» Assignment
Repeat the listing exactly. The images do not belong in the copy.
⁂
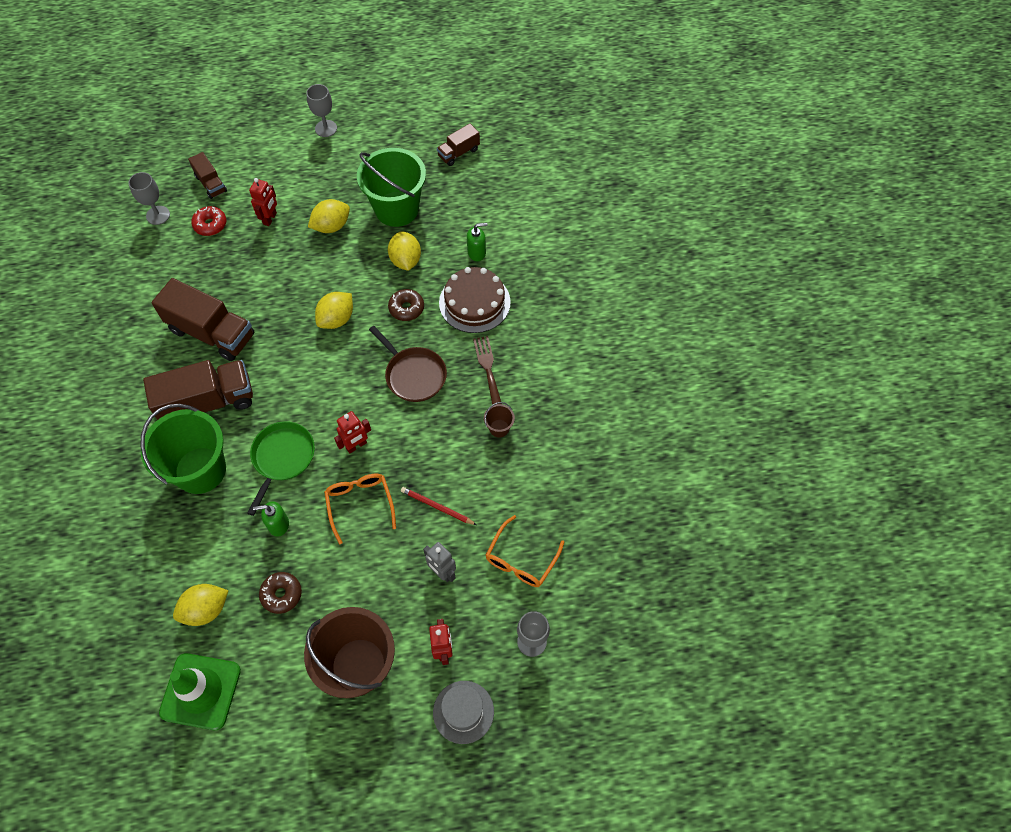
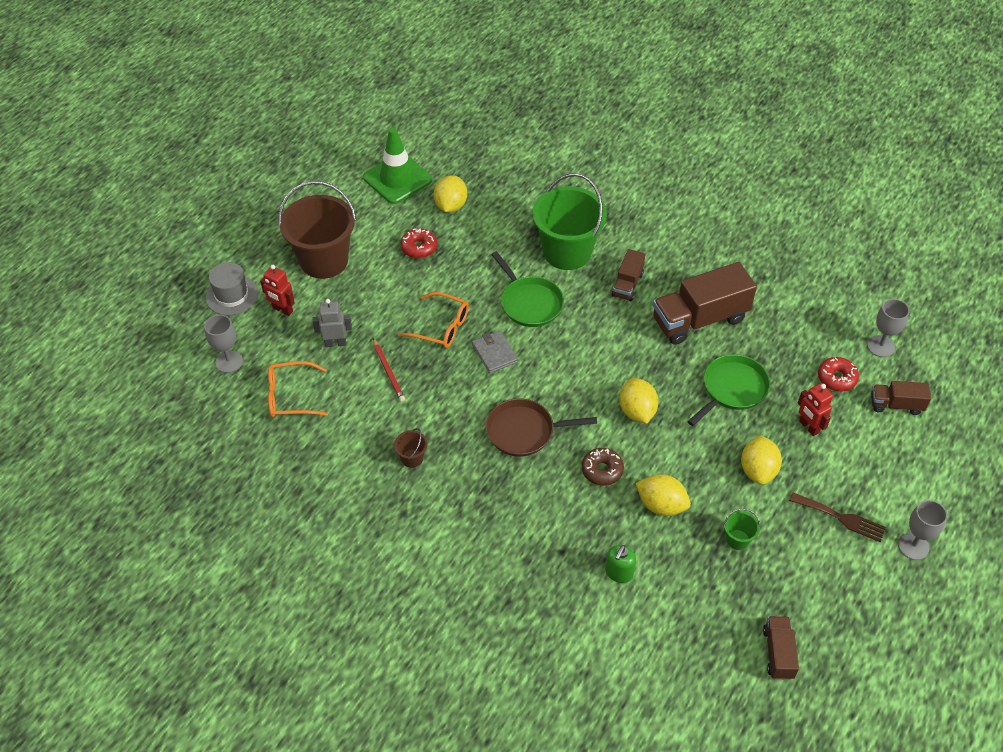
camera: 130 degrees right, 10 degrees down
(208, 402) = (627, 284): brown truck -> brown truck, size x0.53
(269, 276) = (732, 389): none -> green pan
(278, 524) = (475, 272): green soap dispenser -> none
(281, 594) = (419, 248): brown donut -> red donut
(356, 445) = (494, 353): red robot -> grey wallet
(396, 209) = (737, 539): green bucket -> green bucket, size x0.40
(437, 507) = (388, 372): red pencil -> red pencil turned 90 degrees clockwise
(474, 302) = (559, 529): brown cake -> none
(487, 368) = (478, 490): brown fork -> brown fork (841, 518)
(521, 559) = (291, 396): orange glasses -> orange glasses turned 75 degrees counterclockwise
⁂
» Final answer
camera: 130 degrees right, 10 degrees down
(208, 402) = (627, 284): brown truck -> brown truck, size x0.53
(269, 276) = (732, 389): none -> green pan
(278, 524) = (475, 272): green soap dispenser -> none
(281, 594) = (419, 248): brown donut -> red donut
(356, 445) = (494, 353): red robot -> grey wallet
(396, 209) = (737, 539): green bucket -> green bucket, size x0.40
(437, 507) = (388, 372): red pencil -> red pencil turned 90 degrees clockwise
(474, 302) = (559, 529): brown cake -> none
(487, 368) = (478, 490): brown fork -> brown fork (841, 518)
(521, 559) = (291, 396): orange glasses -> orange glasses turned 75 degrees counterclockwise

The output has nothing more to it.